[Collected data]

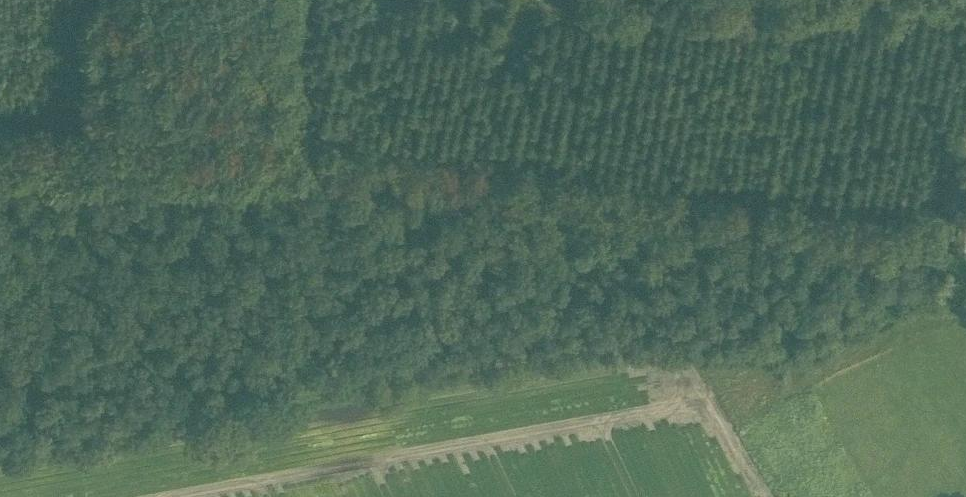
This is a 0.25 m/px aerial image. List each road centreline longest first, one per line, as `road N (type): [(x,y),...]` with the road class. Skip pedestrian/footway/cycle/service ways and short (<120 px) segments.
road 1 (track): [(917,238),(836,317),(788,339),(615,346),(0,456)]
road 2 (track): [(917,238),(286,150)]
road 3 (track): [(286,150),(0,144)]

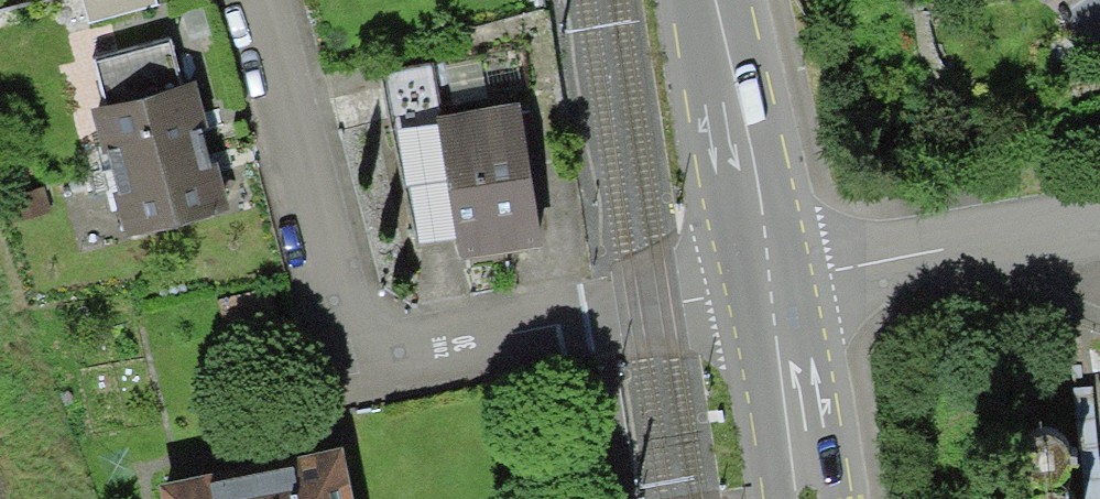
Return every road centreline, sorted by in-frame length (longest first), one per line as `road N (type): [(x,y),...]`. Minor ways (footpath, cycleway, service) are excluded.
road 1 (residential): [(258,0),(368,368),(767,291)]
road 2 (residential): [(767,291),(1099,231)]
road 3 (secondary): [(711,0),(767,291)]
road 4 (secondary): [(767,291),(803,498)]

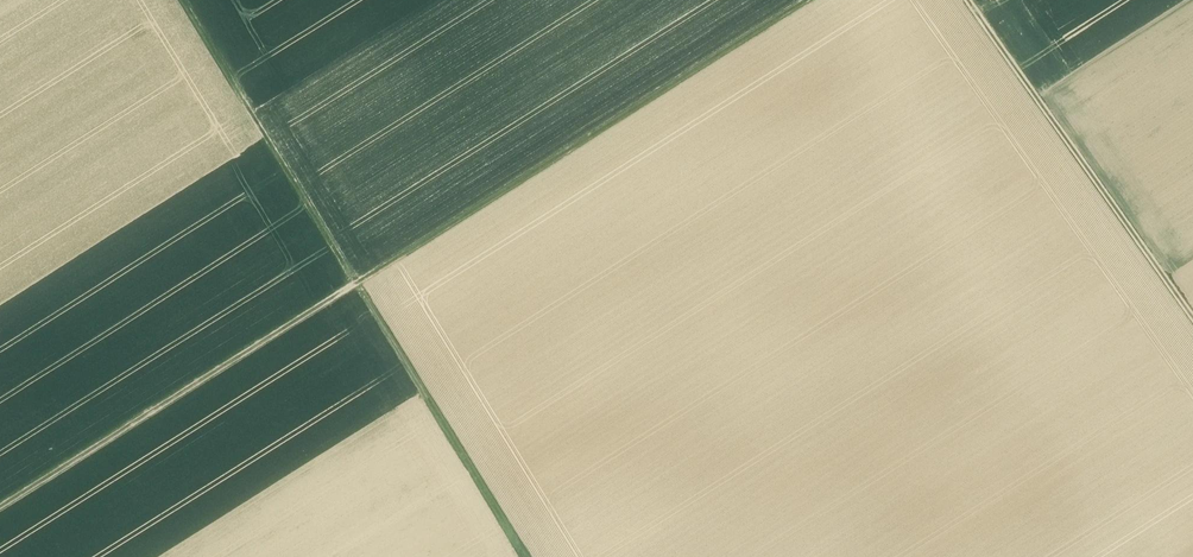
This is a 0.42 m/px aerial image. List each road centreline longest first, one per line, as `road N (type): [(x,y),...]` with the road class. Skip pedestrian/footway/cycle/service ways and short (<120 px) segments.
road 1 (track): [(810,0),(0,507)]
road 2 (track): [(529,556),(179,0)]
road 3 (track): [(1192,323),(1056,127)]
road 4 (track): [(966,0),(1056,127)]

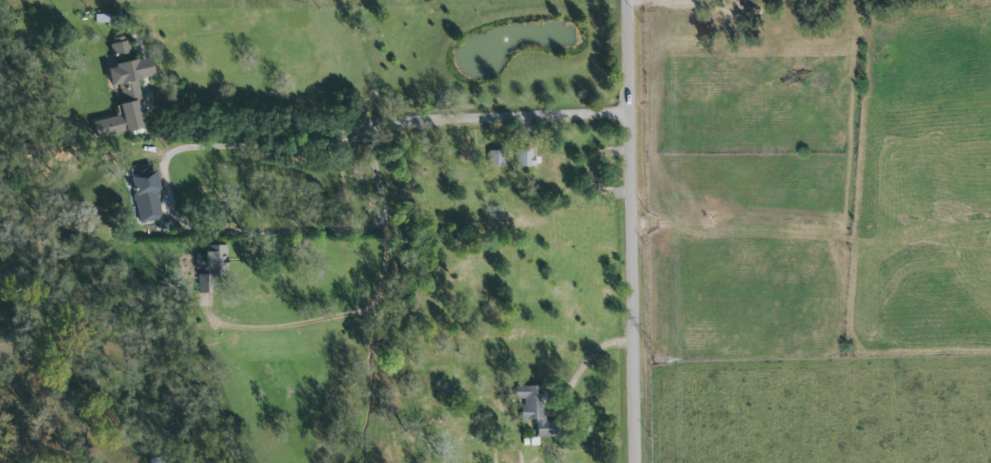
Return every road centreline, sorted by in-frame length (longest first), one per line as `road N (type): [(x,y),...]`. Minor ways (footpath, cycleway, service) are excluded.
road 1 (residential): [(634,0),(642,462)]
road 2 (residential): [(209,329),(377,315),(396,243),(371,127)]
road 3 (residential): [(371,127),(636,110)]

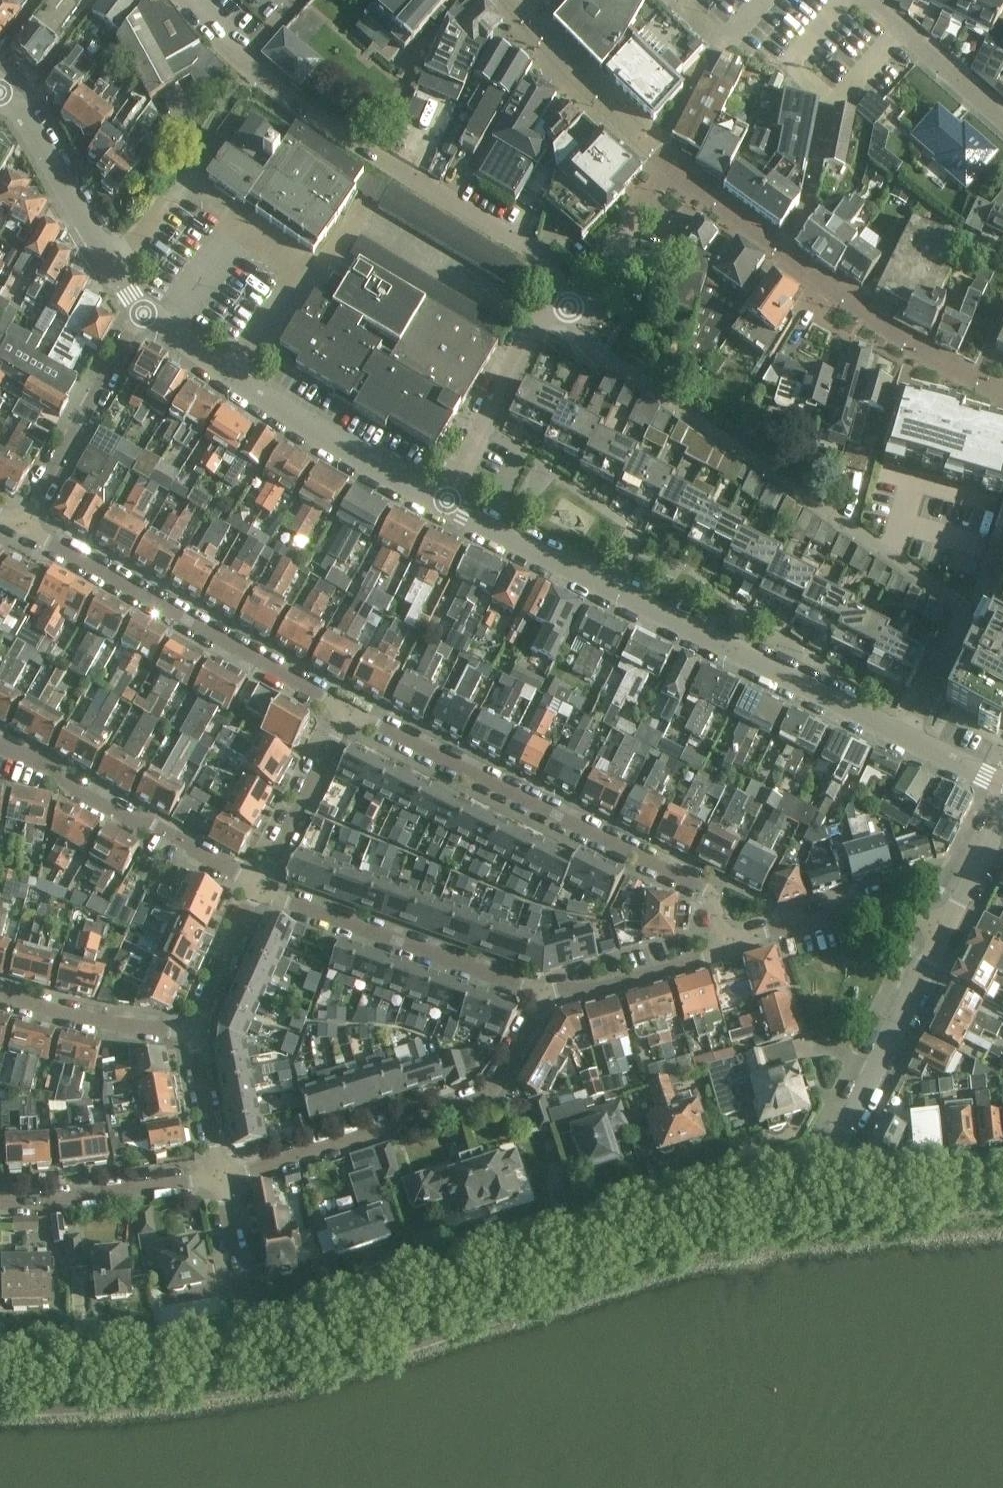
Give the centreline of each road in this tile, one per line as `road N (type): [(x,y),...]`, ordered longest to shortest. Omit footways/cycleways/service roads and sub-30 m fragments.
road 1 (residential): [(902,736),(964,620),(945,586),(586,342),(569,308)]
road 2 (residential): [(827,1163),(247,1330)]
road 3 (residential): [(902,736),(448,502)]
road 4 (residential): [(569,308),(545,258),(287,101),(194,0)]
road 5 (residential): [(724,949),(710,895),(348,707)]
road 6 (residential): [(542,1006),(489,1094),(220,1178)]
road 7 (residential): [(25,527),(348,707)]
road 8 (residential): [(448,502),(230,375),(141,311)]
road 9 (residential): [(542,1006),(511,981),(257,890)]
road 10 (residential): [(827,1163),(951,920)]
road 11 (residential): [(141,311),(0,89)]
road 12 (residential): [(247,1330),(89,1357),(0,1358)]
road 13 (residential): [(141,311),(25,527)]
road 14 (residential): [(724,949),(874,905),(912,903),(951,920)]
road 15 (residential): [(448,502),(534,325),(569,308)]
road 16 (residential): [(0,1203),(220,1178)]
road 17 (residential): [(348,707),(257,890)]
road 18 (residential): [(0,992),(192,1036)]
road 19 (residential): [(724,949),(598,991),(556,992),(542,1006)]
road 20 (residential): [(155,826),(130,822),(66,785),(49,764),(0,743)]
road 21 (residential): [(1002,119),(868,0)]
road 22 (residential): [(827,1163),(885,1180),(1002,1169)]
road 23 (residential): [(257,890),(192,1036)]
road 24 (residential): [(220,1178),(247,1330)]
road 25 (residential): [(192,1036),(220,1178)]
road 26 (residential): [(257,890),(155,826)]

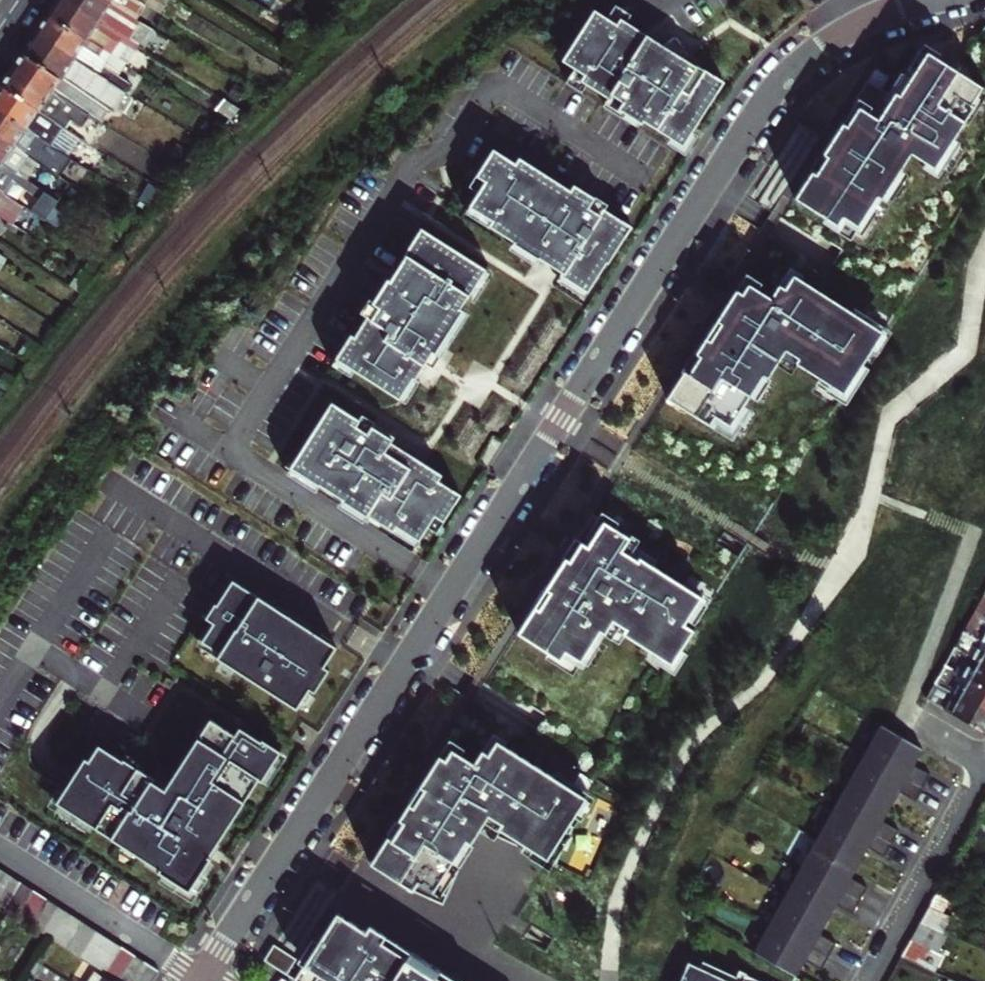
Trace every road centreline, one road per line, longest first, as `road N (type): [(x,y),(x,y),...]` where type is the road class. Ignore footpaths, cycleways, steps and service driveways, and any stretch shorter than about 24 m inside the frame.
road 1 (residential): [(203,975),(742,125),(794,65),(833,34),(910,0)]
road 2 (residential): [(984,764),(866,980)]
road 3 (residential): [(203,975),(0,850)]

**EXERCISE DETAILS**
All the records need to be repeated exactly, with the images dropped.

**SOLUTION FOR THIS PROBLEM**
This is a 0.25 m/px aerial image. List each road centreline longest first, one per line, as `road N (type): [(x,y),...]` with the road class. Skip pedestrian/footway/cycle/service ways and short (<120 px) segments.
road 1 (track): [(917,238),(836,317),(788,339),(615,346),(0,456)]
road 2 (track): [(917,238),(286,150)]
road 3 (track): [(286,150),(0,144)]

Return every road centreline, sorted by in-frame length (longest first), one per line as `road N (type): [(x,y),...]`. Minor ways (footpath, cycleway, service) are excluded.
road 1 (residential): [(258,0),(368,368),(767,291)]
road 2 (residential): [(767,291),(1099,231)]
road 3 (secondary): [(711,0),(767,291)]
road 4 (secondary): [(767,291),(803,498)]

This is a 0.42 m/px aerial image. List each road centreline longest first, one per line, as `road N (type): [(x,y),...]` with the road class. Skip pedestrian/footway/cycle/service ways and short (<120 px) segments.
road 1 (track): [(810,0),(0,507)]
road 2 (track): [(529,556),(179,0)]
road 3 (track): [(1192,323),(1056,127)]
road 4 (track): [(966,0),(1056,127)]

Return every road centreline, sorted by in-frame length (longest first), one per line as `road N (type): [(x,y),...]`. Minor ways (footpath, cycleway, service) are excluded.
road 1 (residential): [(634,0),(642,462)]
road 2 (residential): [(209,329),(377,315),(396,243),(371,127)]
road 3 (residential): [(371,127),(636,110)]

Give the centreline of each road in this tile, one per line as `road N (type): [(x,y),...]`, ordered longest to shortest. Omit footways/cycleways/service roads and sub-30 m fragments.
road 1 (residential): [(902,736),(964,620),(945,586),(586,342),(569,308)]
road 2 (residential): [(827,1163),(247,1330)]
road 3 (residential): [(902,736),(448,502)]
road 4 (residential): [(569,308),(545,258),(287,101),(194,0)]
road 5 (residential): [(724,949),(710,895),(348,707)]
road 6 (residential): [(542,1006),(489,1094),(220,1178)]
road 7 (residential): [(25,527),(348,707)]
road 8 (residential): [(448,502),(230,375),(141,311)]
road 9 (residential): [(542,1006),(511,981),(257,890)]
road 10 (residential): [(827,1163),(951,920)]
road 11 (residential): [(141,311),(0,89)]
road 12 (residential): [(247,1330),(89,1357),(0,1358)]
road 13 (residential): [(141,311),(25,527)]
road 14 (residential): [(724,949),(874,905),(912,903),(951,920)]
road 15 (residential): [(448,502),(534,325),(569,308)]
road 16 (residential): [(0,1203),(220,1178)]
road 17 (residential): [(348,707),(257,890)]
road 18 (residential): [(0,992),(192,1036)]
road 19 (residential): [(724,949),(598,991),(556,992),(542,1006)]
road 20 (residential): [(155,826),(130,822),(66,785),(49,764),(0,743)]
road 21 (residential): [(1002,119),(868,0)]
road 22 (residential): [(827,1163),(885,1180),(1002,1169)]
road 23 (residential): [(257,890),(192,1036)]
road 24 (residential): [(220,1178),(247,1330)]
road 25 (residential): [(192,1036),(220,1178)]
road 26 (residential): [(257,890),(155,826)]

Trace every road centreline, one road per line, longest first, as `road N (type): [(x,y),(x,y),...]` where type is the road class. Ignore footpaths, cycleways, steps and service driveways, and any stretch shorter than about 24 m inside the frame.
road 1 (residential): [(203,975),(742,125),(794,65),(833,34),(910,0)]
road 2 (residential): [(984,764),(866,980)]
road 3 (residential): [(203,975),(0,850)]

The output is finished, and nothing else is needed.